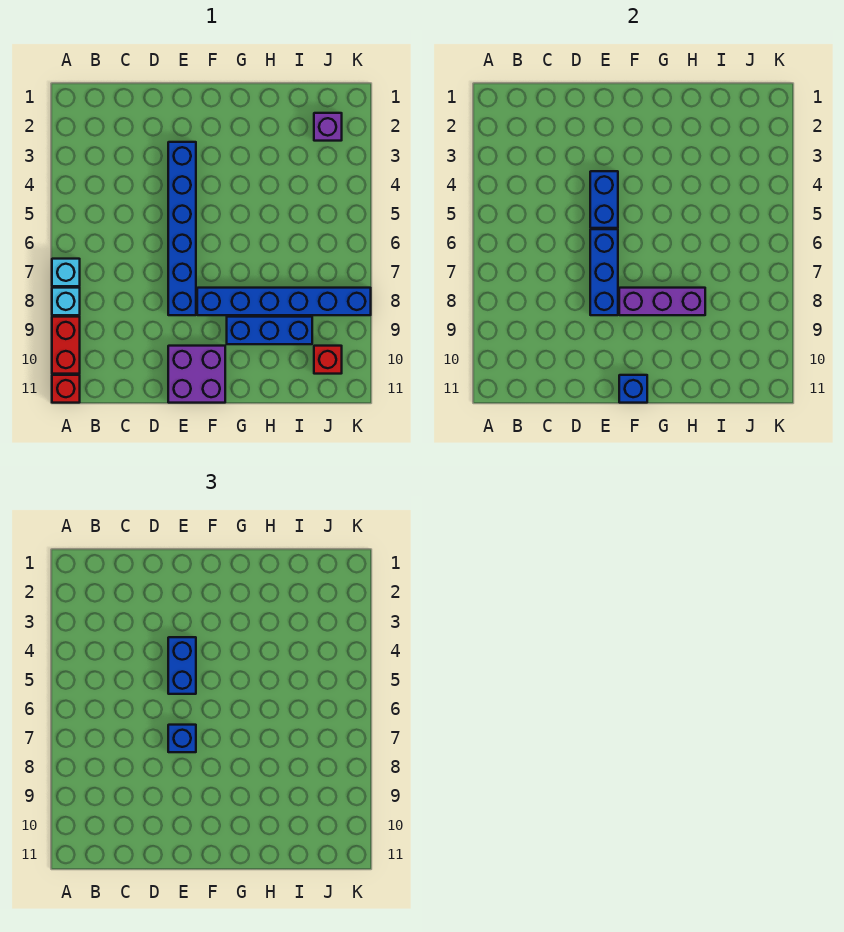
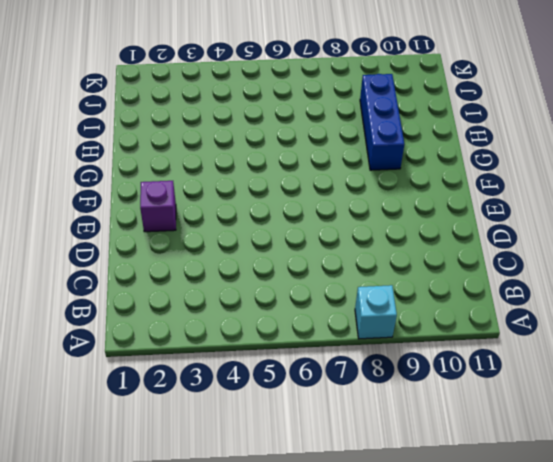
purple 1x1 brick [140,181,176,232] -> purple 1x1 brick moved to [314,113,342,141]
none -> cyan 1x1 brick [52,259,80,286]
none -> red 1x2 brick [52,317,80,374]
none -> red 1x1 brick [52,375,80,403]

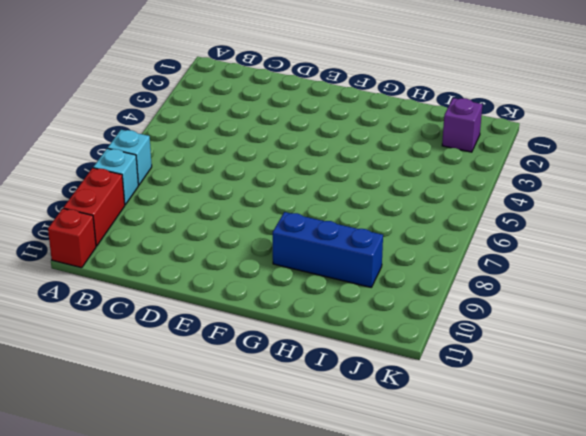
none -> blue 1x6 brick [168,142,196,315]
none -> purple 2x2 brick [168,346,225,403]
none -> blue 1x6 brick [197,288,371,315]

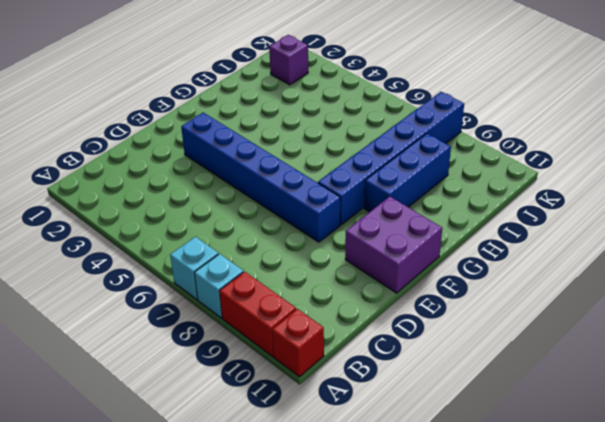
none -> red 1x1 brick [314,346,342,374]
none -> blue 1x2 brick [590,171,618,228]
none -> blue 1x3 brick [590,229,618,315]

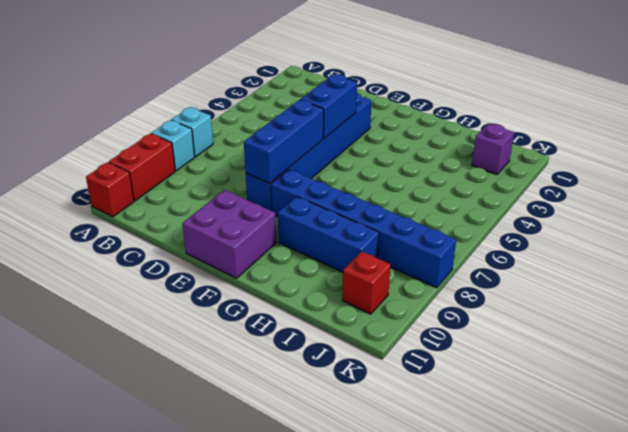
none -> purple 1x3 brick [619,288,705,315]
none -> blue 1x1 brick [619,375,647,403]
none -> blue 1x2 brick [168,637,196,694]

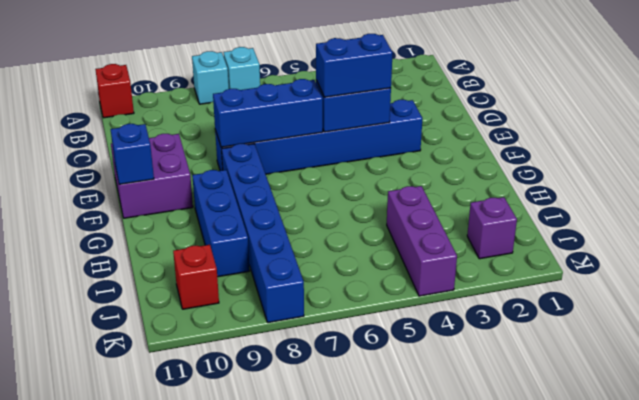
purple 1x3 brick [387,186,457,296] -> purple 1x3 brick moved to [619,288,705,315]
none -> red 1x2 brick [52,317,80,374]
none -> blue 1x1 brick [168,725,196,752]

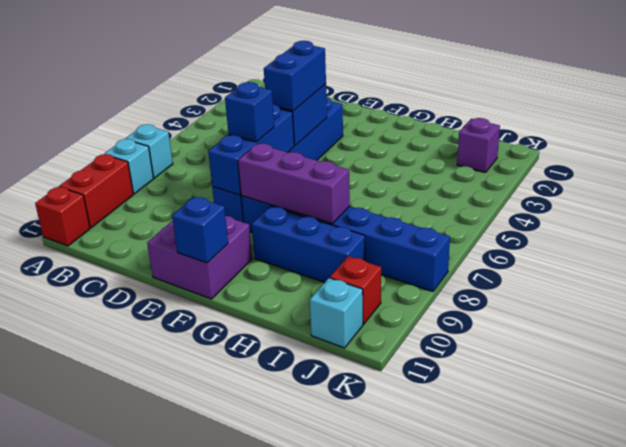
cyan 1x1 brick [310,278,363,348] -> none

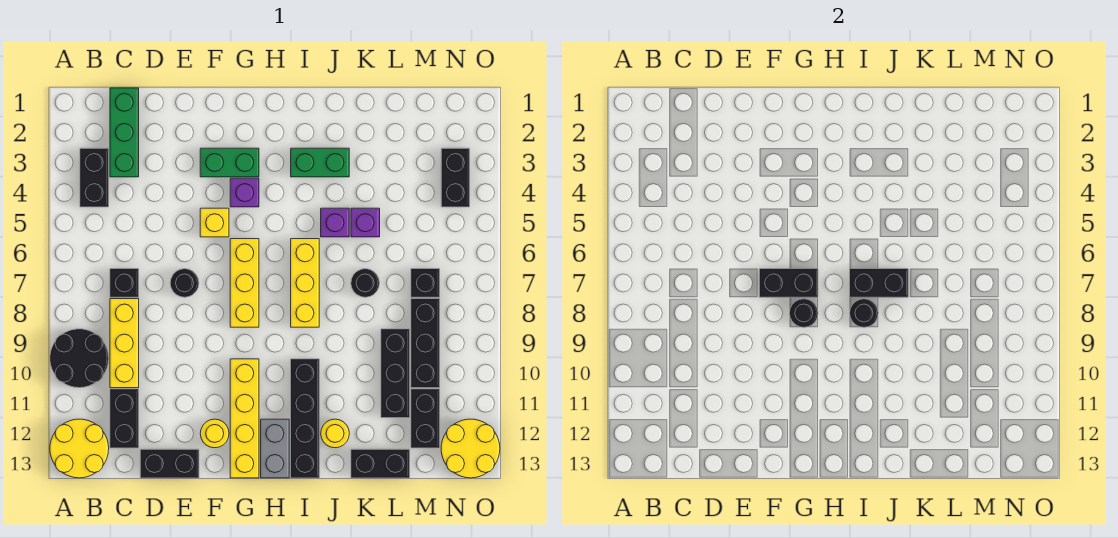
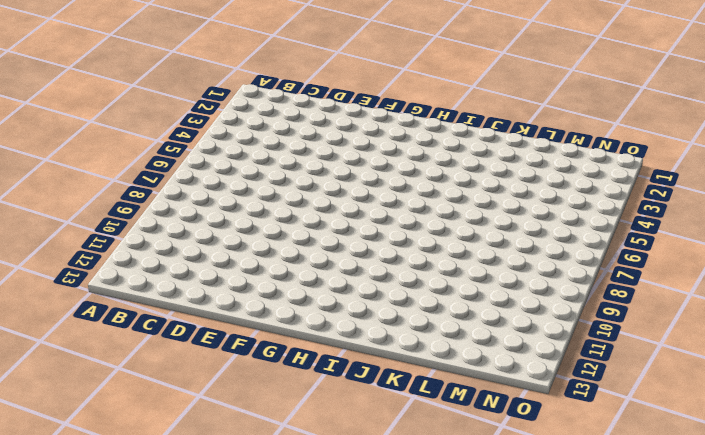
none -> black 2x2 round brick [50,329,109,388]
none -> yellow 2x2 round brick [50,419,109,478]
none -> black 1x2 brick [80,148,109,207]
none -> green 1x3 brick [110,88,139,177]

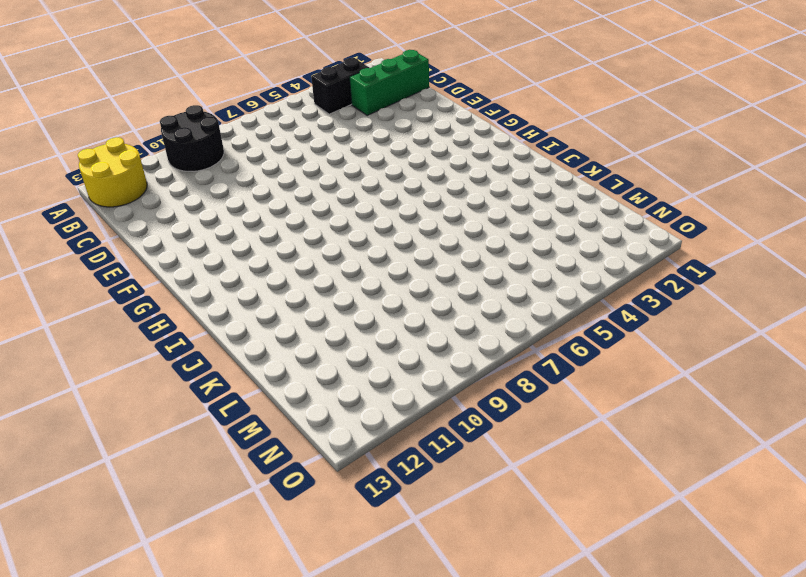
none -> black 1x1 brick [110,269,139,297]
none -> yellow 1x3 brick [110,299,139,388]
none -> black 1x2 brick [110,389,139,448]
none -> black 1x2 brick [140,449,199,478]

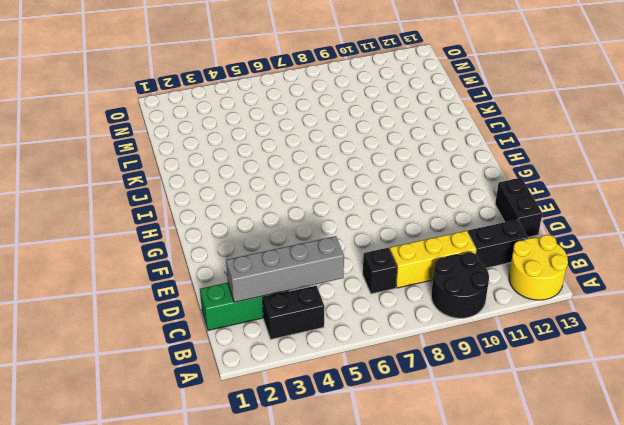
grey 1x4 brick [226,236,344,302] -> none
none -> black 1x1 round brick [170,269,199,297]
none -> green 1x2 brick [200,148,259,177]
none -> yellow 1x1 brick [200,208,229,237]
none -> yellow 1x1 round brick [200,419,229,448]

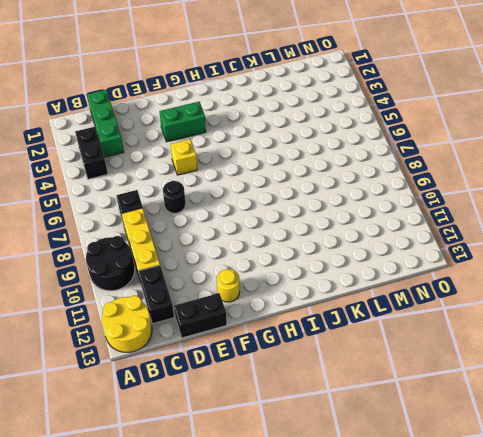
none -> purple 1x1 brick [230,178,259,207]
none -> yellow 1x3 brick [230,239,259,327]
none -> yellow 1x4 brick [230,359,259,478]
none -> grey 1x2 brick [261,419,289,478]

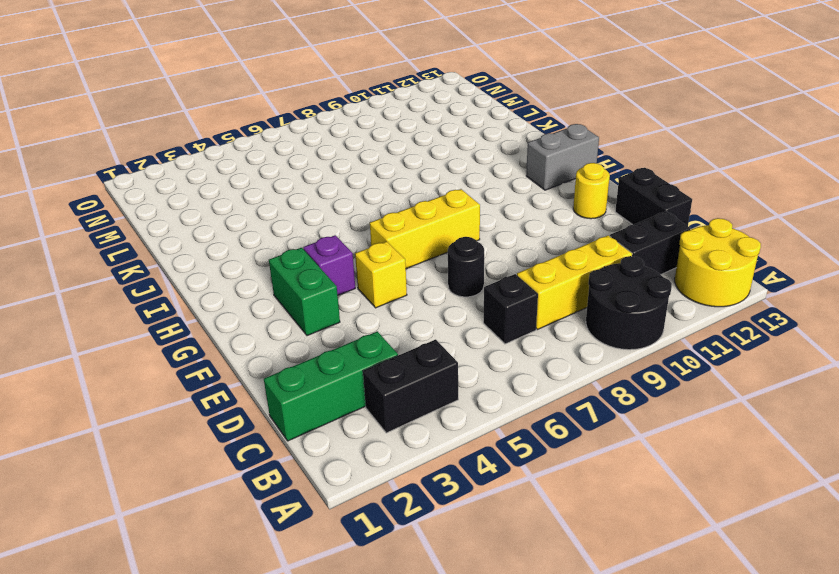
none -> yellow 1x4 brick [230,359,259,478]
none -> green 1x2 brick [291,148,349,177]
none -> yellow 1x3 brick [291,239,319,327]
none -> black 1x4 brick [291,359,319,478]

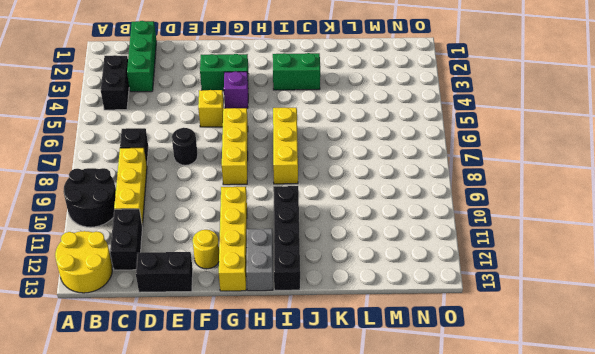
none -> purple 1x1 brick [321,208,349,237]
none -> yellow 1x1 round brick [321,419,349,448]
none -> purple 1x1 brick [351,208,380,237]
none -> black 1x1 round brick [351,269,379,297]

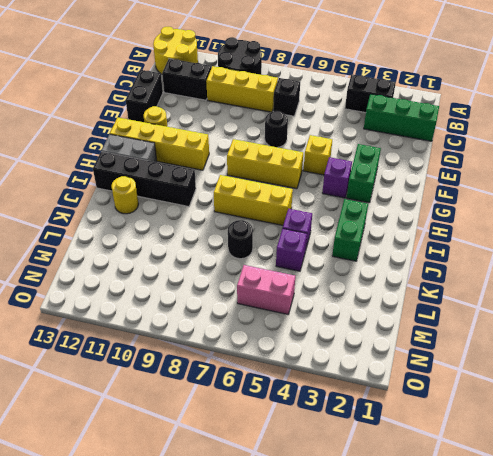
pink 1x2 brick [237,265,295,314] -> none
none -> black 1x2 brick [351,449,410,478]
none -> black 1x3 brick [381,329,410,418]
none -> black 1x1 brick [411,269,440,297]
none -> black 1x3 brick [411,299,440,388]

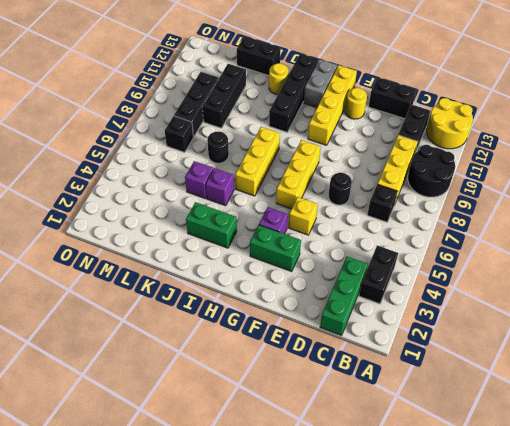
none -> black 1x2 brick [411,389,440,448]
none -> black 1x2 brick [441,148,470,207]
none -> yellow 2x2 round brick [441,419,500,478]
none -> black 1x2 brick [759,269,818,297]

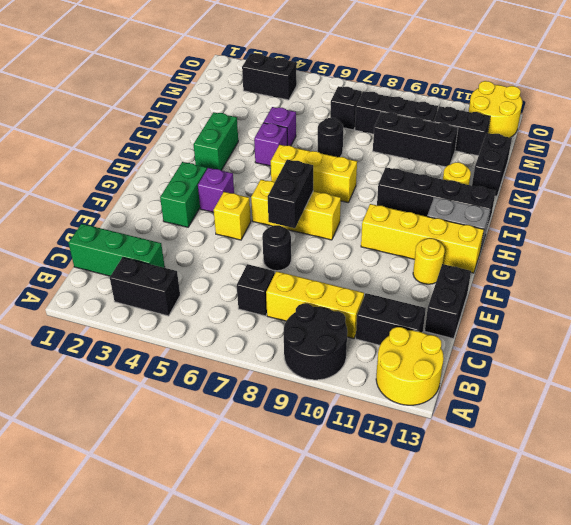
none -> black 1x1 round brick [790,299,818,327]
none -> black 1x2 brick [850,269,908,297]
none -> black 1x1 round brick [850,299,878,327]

══════════════════════════════

• _Task description_
No pictures belong in the answer; copy all other parts of the listing exactly.

• _Answer section_
purple 1x1 brick [140,181,176,232] -> purple 1x1 brick moved to [314,113,342,141]
none -> cyan 1x1 brick [52,259,80,286]
none -> red 1x2 brick [52,317,80,374]
none -> red 1x1 brick [52,375,80,403]

none -> blue 1x6 brick [168,142,196,315]
none -> purple 2x2 brick [168,346,225,403]
none -> blue 1x6 brick [197,288,371,315]

none -> red 1x1 brick [314,346,342,374]
none -> blue 1x2 brick [590,171,618,228]
none -> blue 1x3 brick [590,229,618,315]

none -> purple 1x3 brick [619,288,705,315]
none -> blue 1x1 brick [619,375,647,403]
none -> blue 1x2 brick [168,637,196,694]

purple 1x3 brick [387,186,457,296] -> purple 1x3 brick moved to [619,288,705,315]
none -> red 1x2 brick [52,317,80,374]
none -> blue 1x1 brick [168,725,196,752]

cyan 1x1 brick [310,278,363,348] -> none

none -> black 2x2 round brick [50,329,109,388]
none -> yellow 2x2 round brick [50,419,109,478]
none -> black 1x2 brick [80,148,109,207]
none -> green 1x3 brick [110,88,139,177]

none -> black 1x1 brick [110,269,139,297]
none -> yellow 1x3 brick [110,299,139,388]
none -> black 1x2 brick [110,389,139,448]
none -> black 1x2 brick [140,449,199,478]

grey 1x4 brick [226,236,344,302] -> none
none -> black 1x1 round brick [170,269,199,297]
none -> green 1x2 brick [200,148,259,177]
none -> yellow 1x1 brick [200,208,229,237]
none -> yellow 1x1 round brick [200,419,229,448]

none -> purple 1x1 brick [230,178,259,207]
none -> yellow 1x3 brick [230,239,259,327]
none -> yellow 1x4 brick [230,359,259,478]
none -> grey 1x2 brick [261,419,289,478]

none -> yellow 1x4 brick [230,359,259,478]
none -> green 1x2 brick [291,148,349,177]
none -> yellow 1x3 brick [291,239,319,327]
none -> black 1x4 brick [291,359,319,478]

none -> purple 1x1 brick [321,208,349,237]
none -> yellow 1x1 round brick [321,419,349,448]
none -> purple 1x1 brick [351,208,380,237]
none -> black 1x1 round brick [351,269,379,297]

pink 1x2 brick [237,265,295,314] -> none
none -> black 1x2 brick [351,449,410,478]
none -> black 1x3 brick [381,329,410,418]
none -> black 1x1 brick [411,269,440,297]
none -> black 1x3 brick [411,299,440,388]

none -> black 1x2 brick [411,389,440,448]
none -> black 1x2 brick [441,148,470,207]
none -> yellow 2x2 round brick [441,419,500,478]
none -> black 1x2 brick [759,269,818,297]

none -> black 1x1 round brick [790,299,818,327]
none -> black 1x2 brick [850,269,908,297]
none -> black 1x1 round brick [850,299,878,327]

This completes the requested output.